- [TASK TO CARRY OUT]
In the entries below, find the line containing "camera: 65 degrees left, 5 degrees up" and the line containing "(661, 257) = (689, 164): white". Copy those two lines and everything between them exactly, and only that.

===== SUPPLIED MATERIAL

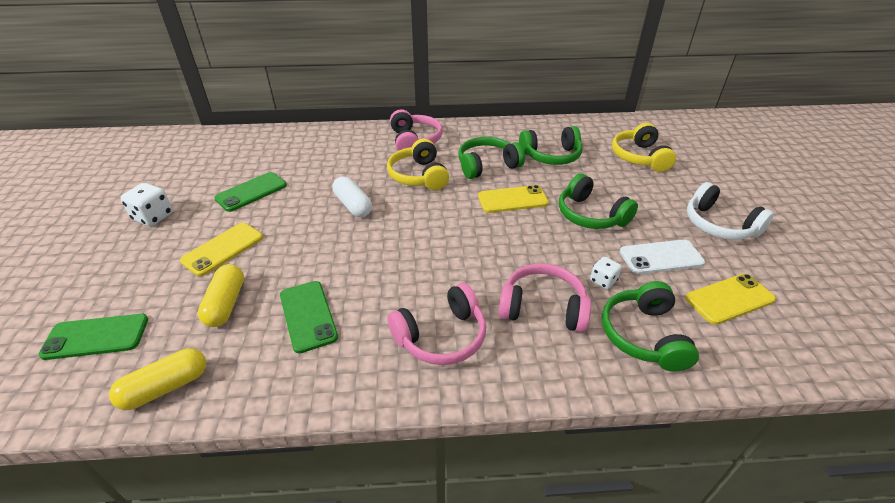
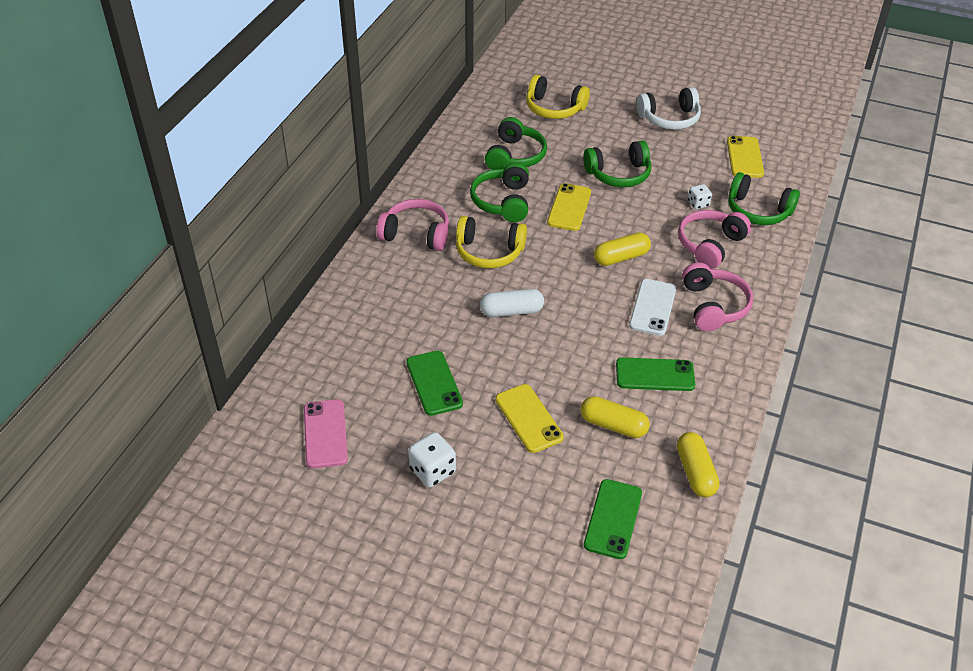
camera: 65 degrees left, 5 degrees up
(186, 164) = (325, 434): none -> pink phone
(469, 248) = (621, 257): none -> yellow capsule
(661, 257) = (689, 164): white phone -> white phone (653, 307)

==========
===== SUPPLIED MATERIAL

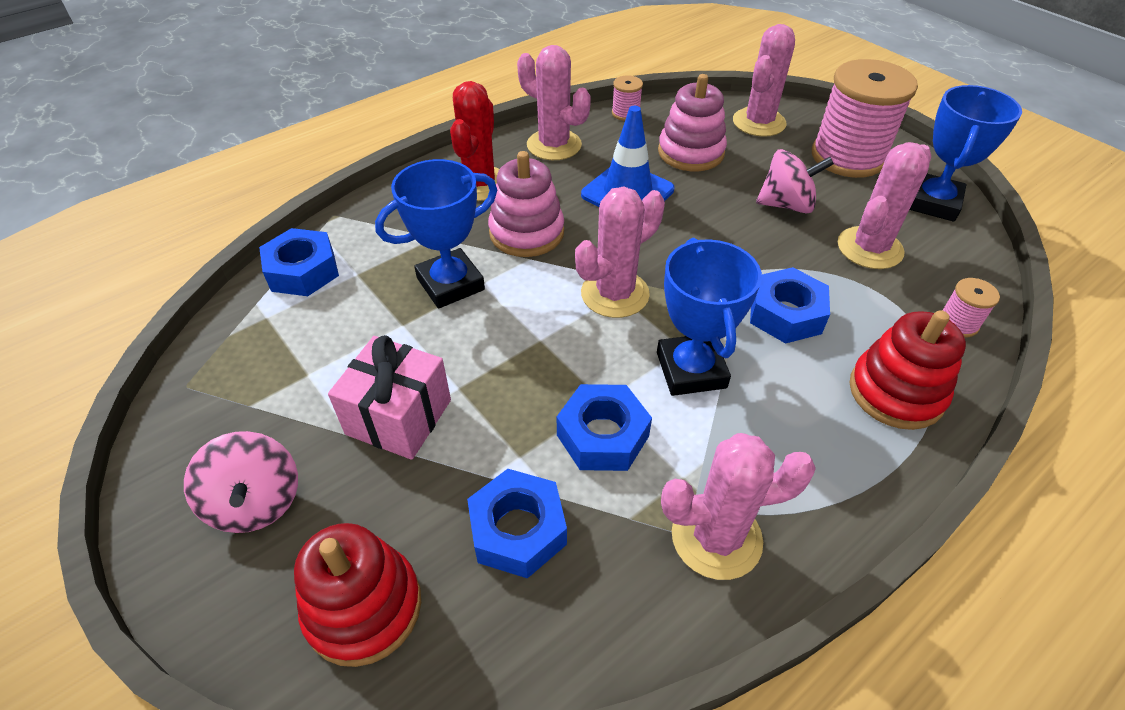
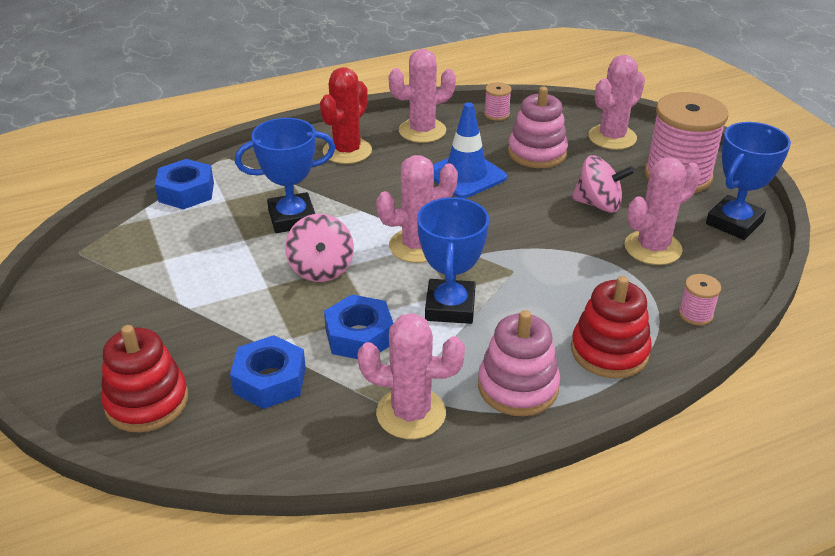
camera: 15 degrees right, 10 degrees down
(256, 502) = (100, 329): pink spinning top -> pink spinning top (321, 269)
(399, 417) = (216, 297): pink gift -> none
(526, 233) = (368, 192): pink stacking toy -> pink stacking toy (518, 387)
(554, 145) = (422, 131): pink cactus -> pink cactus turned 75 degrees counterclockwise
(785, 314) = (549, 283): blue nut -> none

==========

- [RESULT OF THE EXERCISE]
camera: 65 degrees left, 5 degrees up
(186, 164) = (325, 434): none -> pink phone
(469, 248) = (621, 257): none -> yellow capsule
(661, 257) = (689, 164): white phone -> white phone (653, 307)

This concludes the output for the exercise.